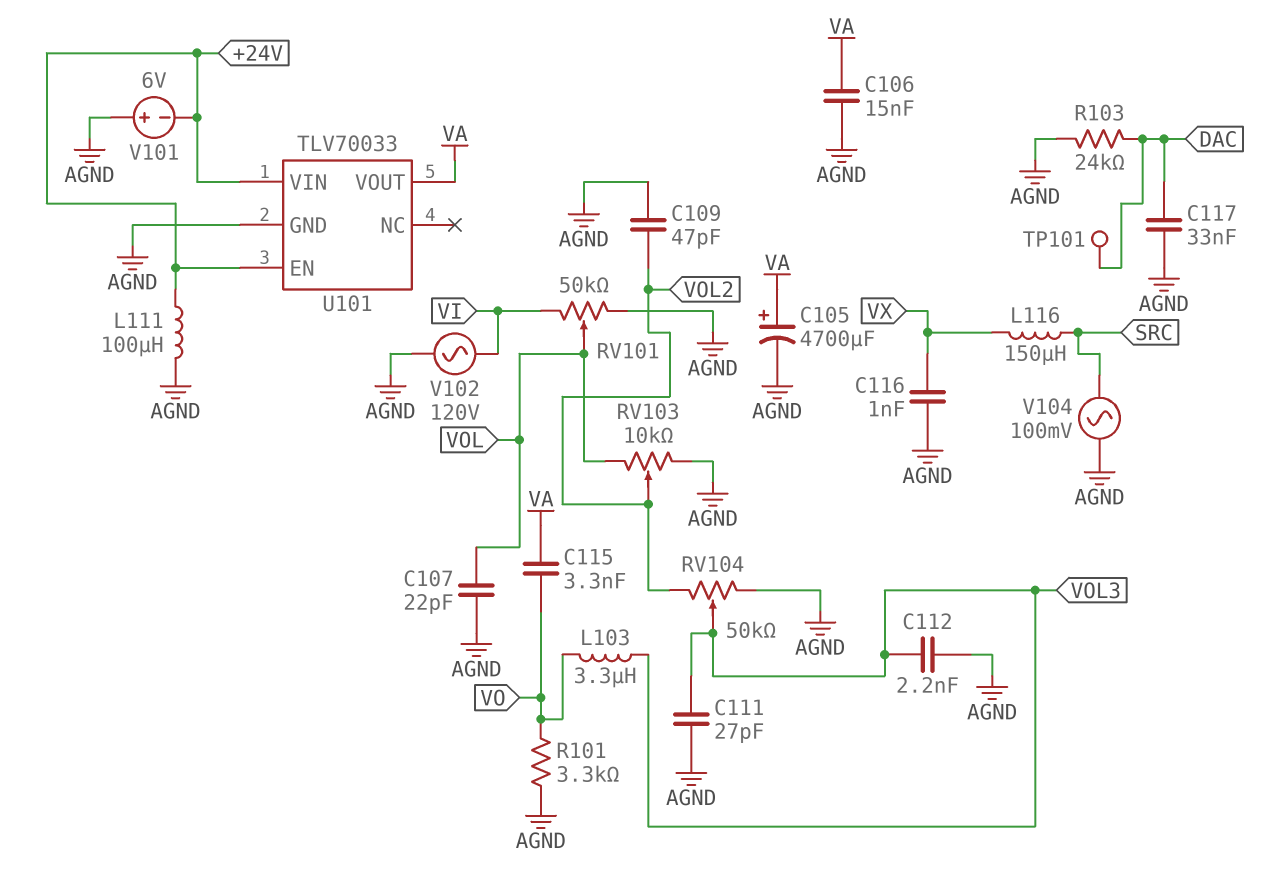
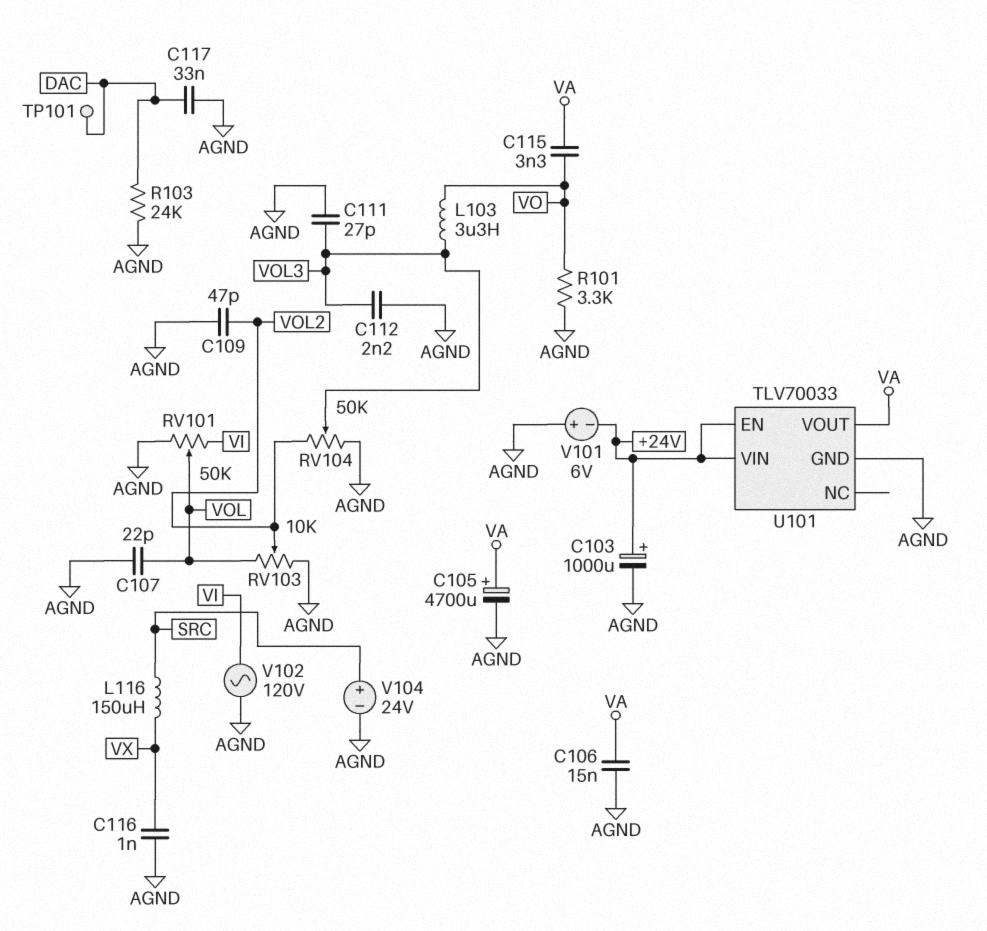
C103: none -> 1000uF (plus +24V, minus AGND)
L111: 100uH (+24V, AGND) -> none
V104: AC 100mV (AGND, SRC) -> 24V (plus SRC, minus AGND)

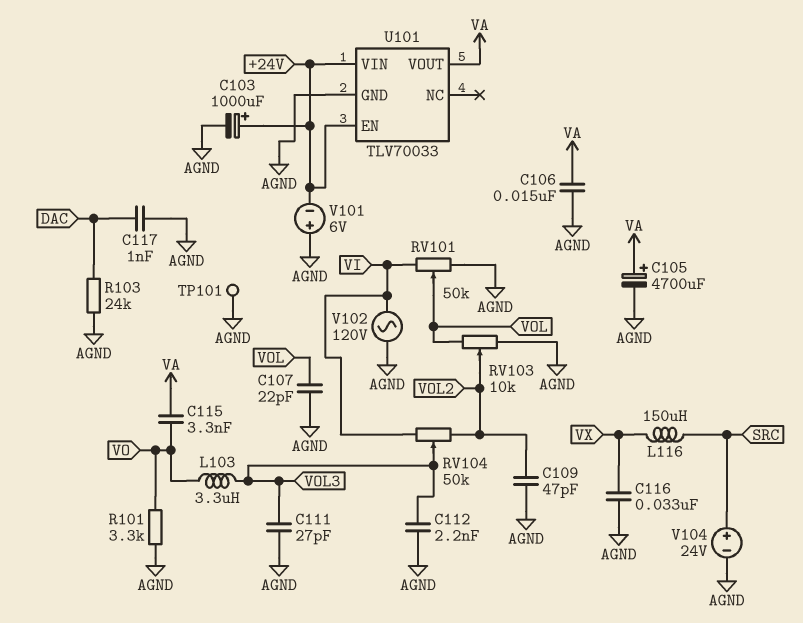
C116: 1nF (AGND, VX) -> 33nF (AGND, VX)
C117: 33nF (AGND, DAC) -> 1nF (AGND, DAC)
RV104: 50k (AGND, VOL2, wiper VOL3) -> 50k (VI, VOL2, wiper VOL3)
TP101: test point (DAC) -> test point (AGND)

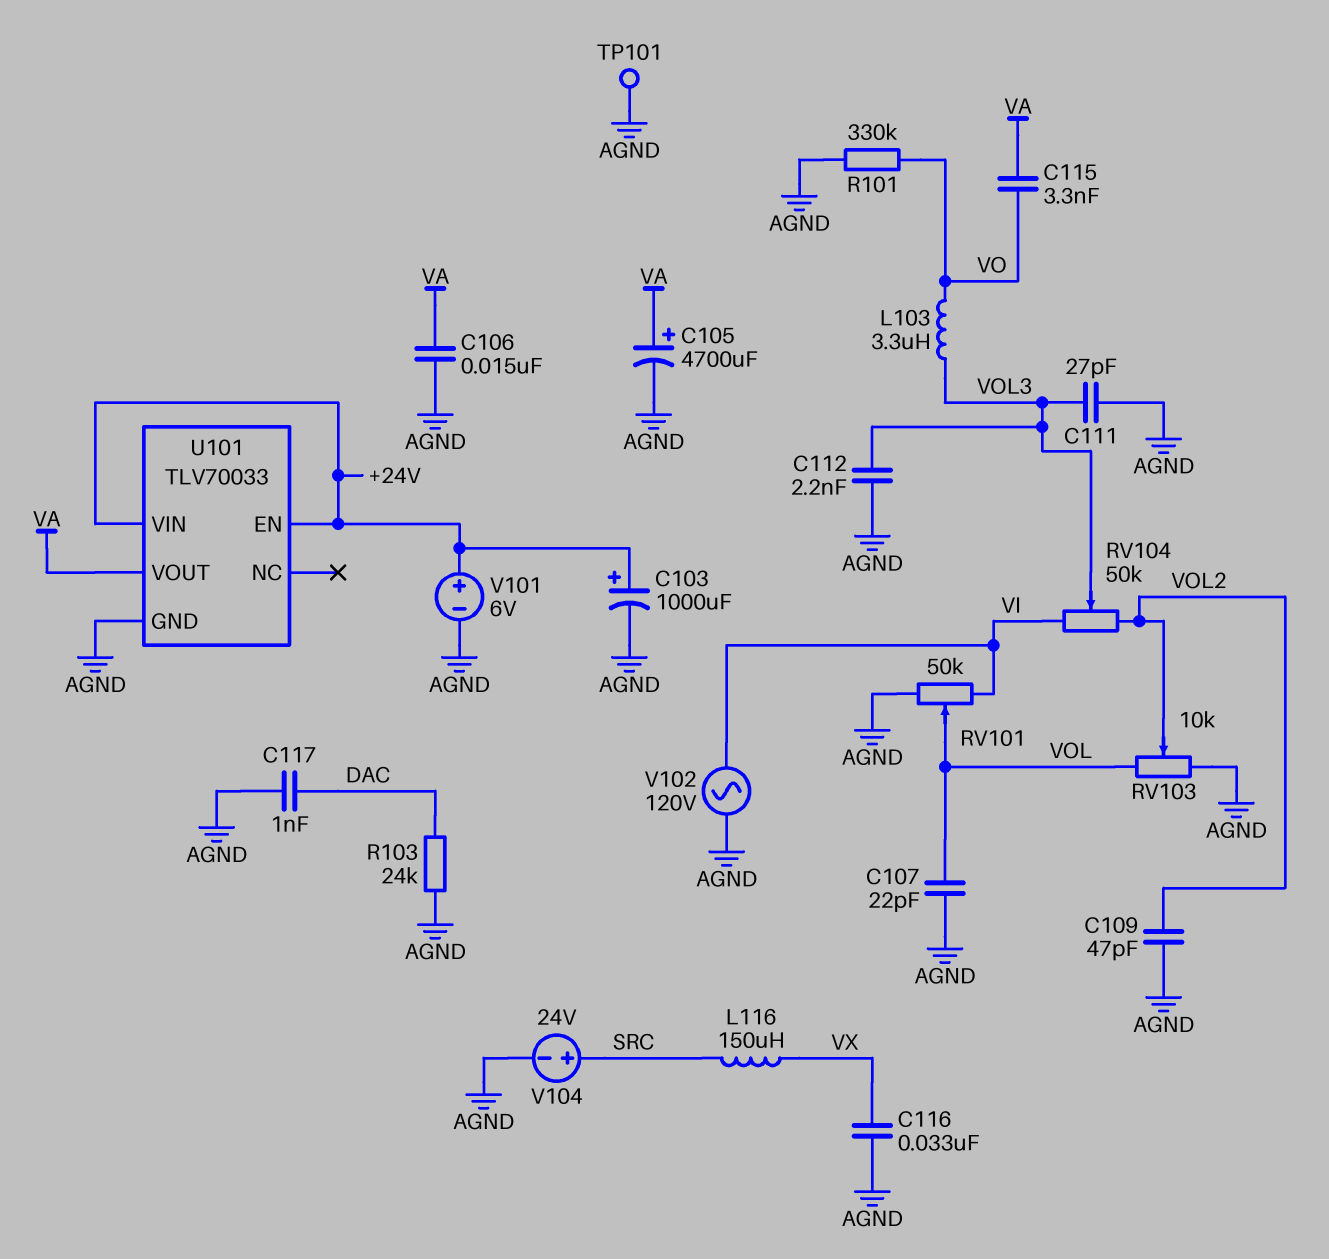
R101: 3.3k (AGND, VO) -> 330k (AGND, VO)
V101: 6V (plus AGND, minus +24V) -> 6V (plus +24V, minus AGND)

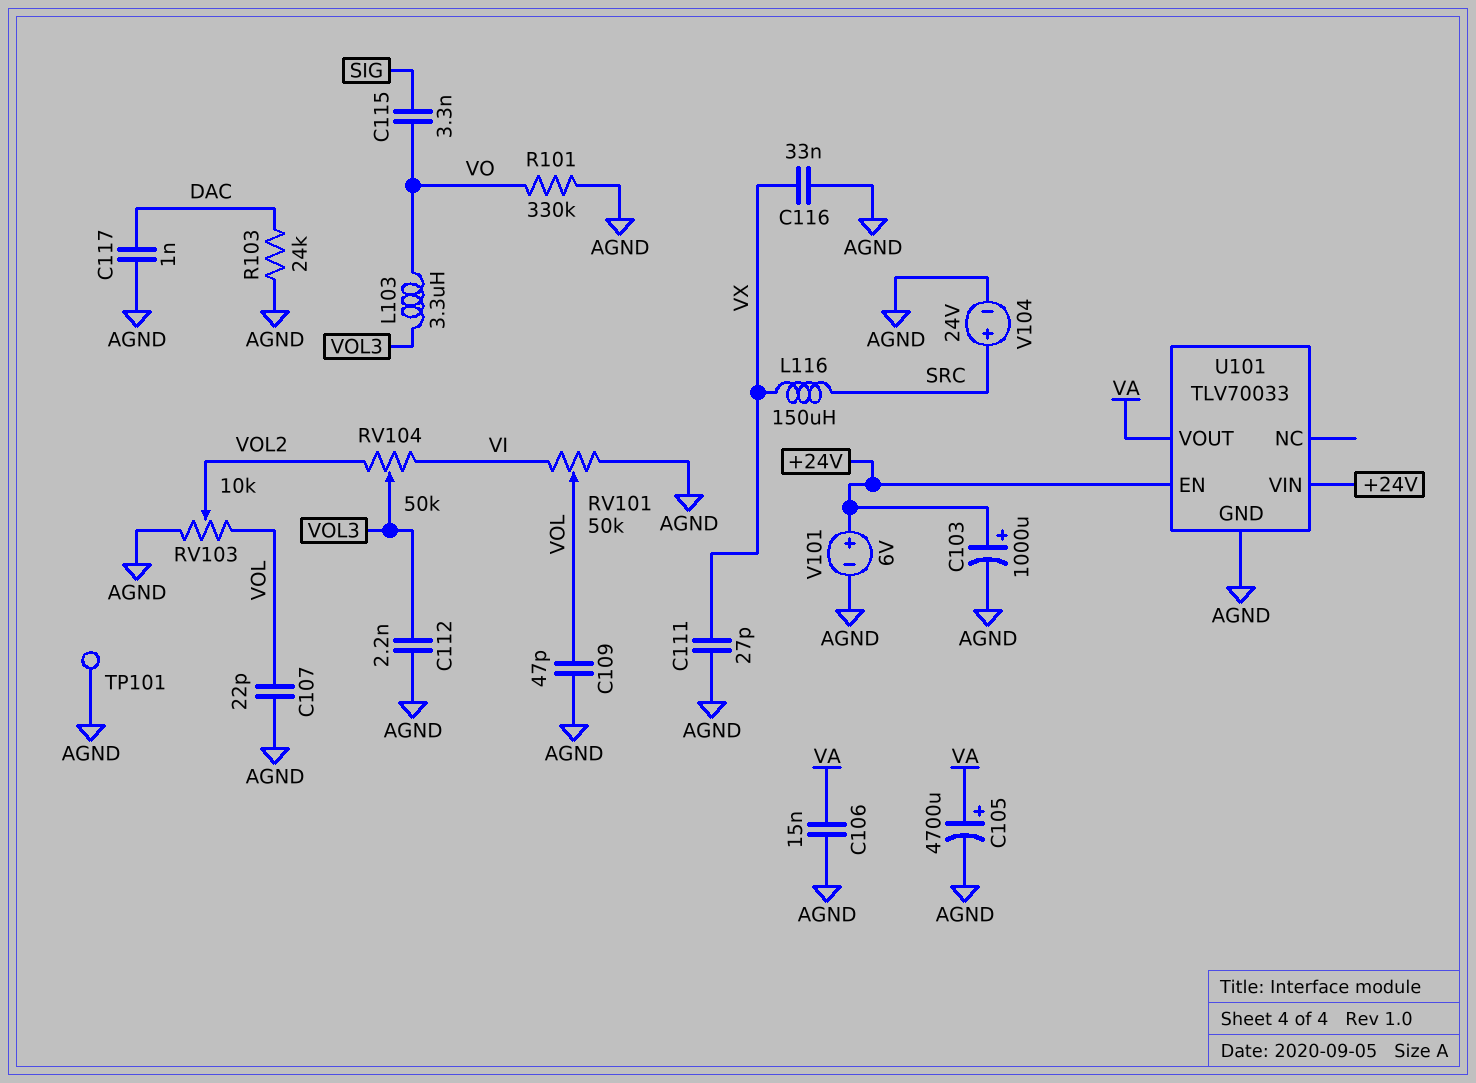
C109: 47pF (AGND, VOL2) -> 47pF (AGND, VOL)
C111: 27pF (AGND, VOL3) -> 27pF (AGND, VX)
C115: 3.3nF (VA, VO) -> 3.3nF (SIG, VO)
V102: AC 120V (AGND, VI) -> none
--------------------
WHAT IS NEEDED - Lines that contain "plus" should be pulled from the entries above and reported.

YOUR SOLUTION -
C103: none -> 1000uF (plus +24V, minus AGND)
V104: AC 100mV (AGND, SRC) -> 24V (plus SRC, minus AGND)
V101: 6V (plus AGND, minus +24V) -> 6V (plus +24V, minus AGND)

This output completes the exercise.